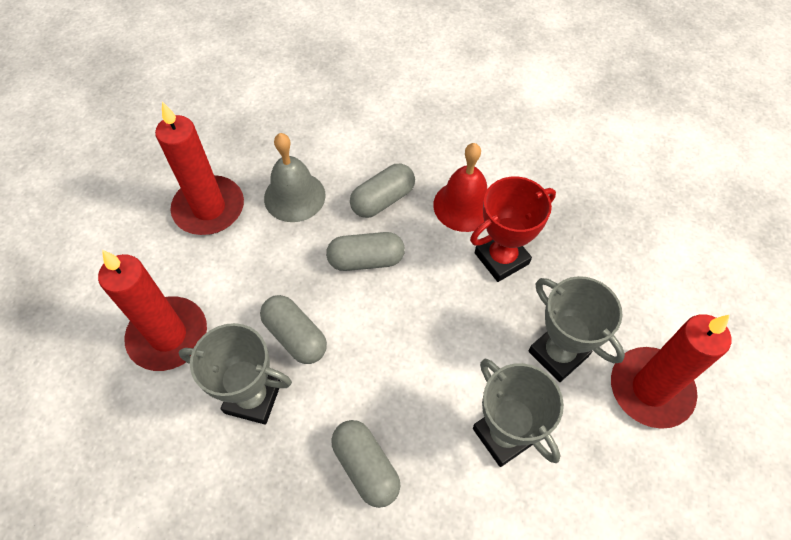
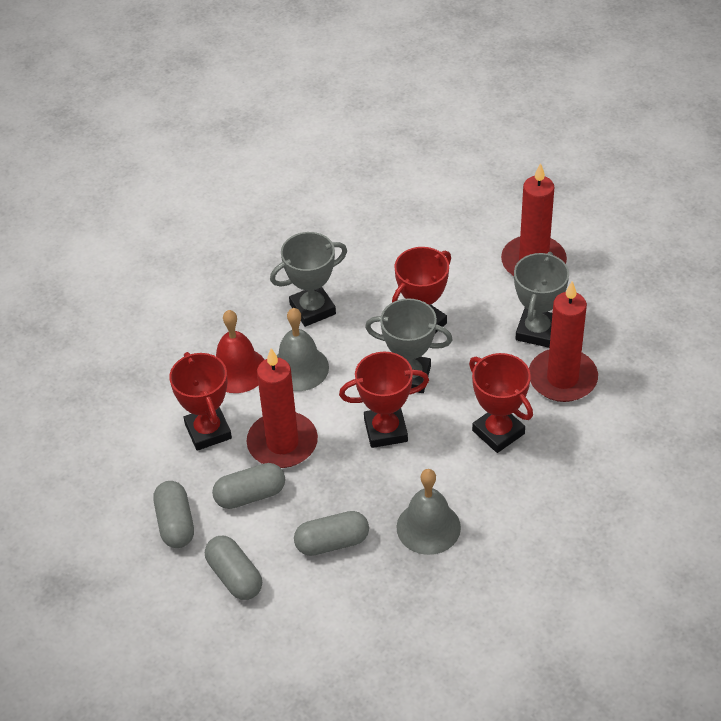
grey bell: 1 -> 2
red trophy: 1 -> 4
#####
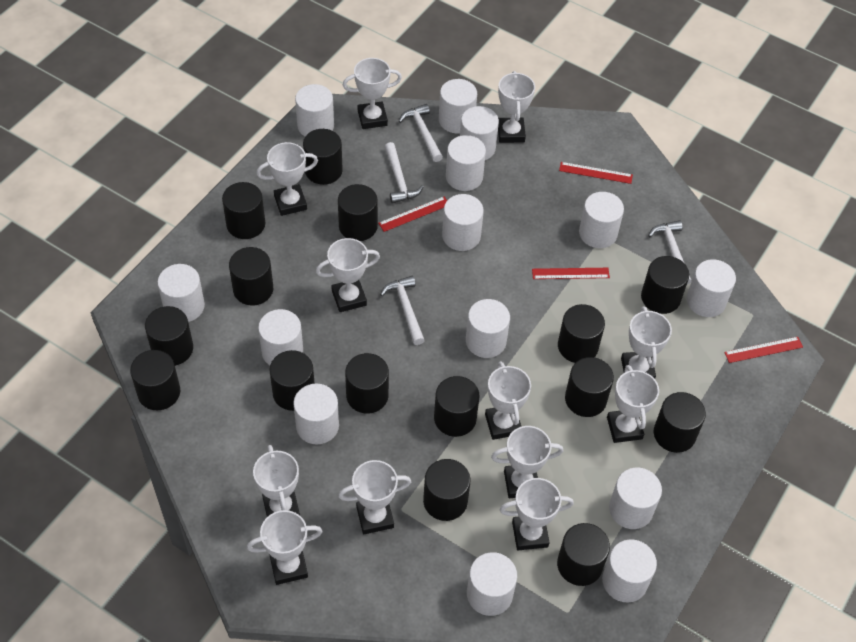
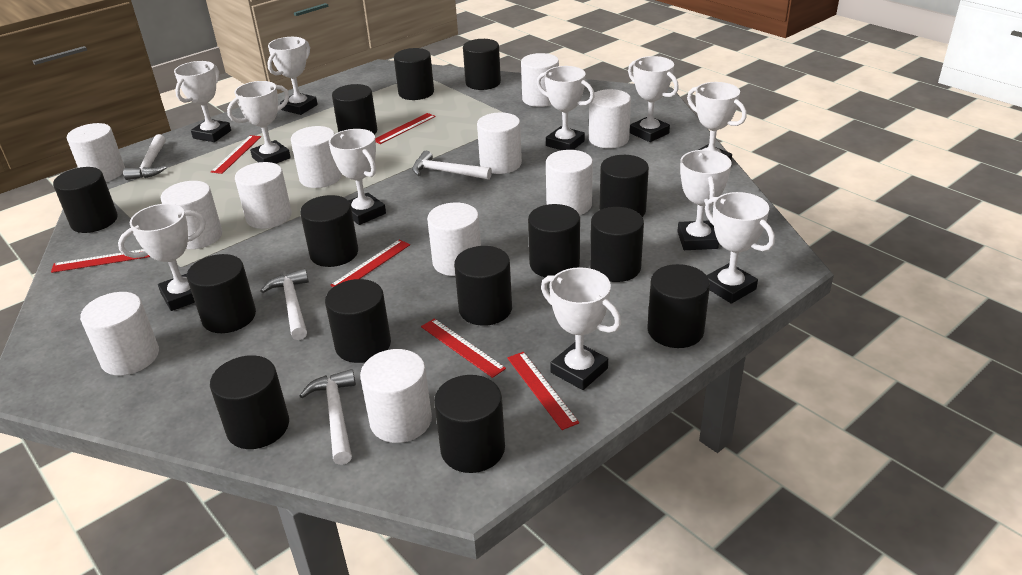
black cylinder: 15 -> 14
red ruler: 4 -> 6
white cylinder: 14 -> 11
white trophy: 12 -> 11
#####
#### [ACTIVITY]
Please reproduce the lines from the line with "black cylinder: 15 -> 14" to the line with "white trophy: 12 -> 11", both ends included, exactly as they appear above.

#### [EXERCISE ANSWER]
black cylinder: 15 -> 14
red ruler: 4 -> 6
white cylinder: 14 -> 11
white trophy: 12 -> 11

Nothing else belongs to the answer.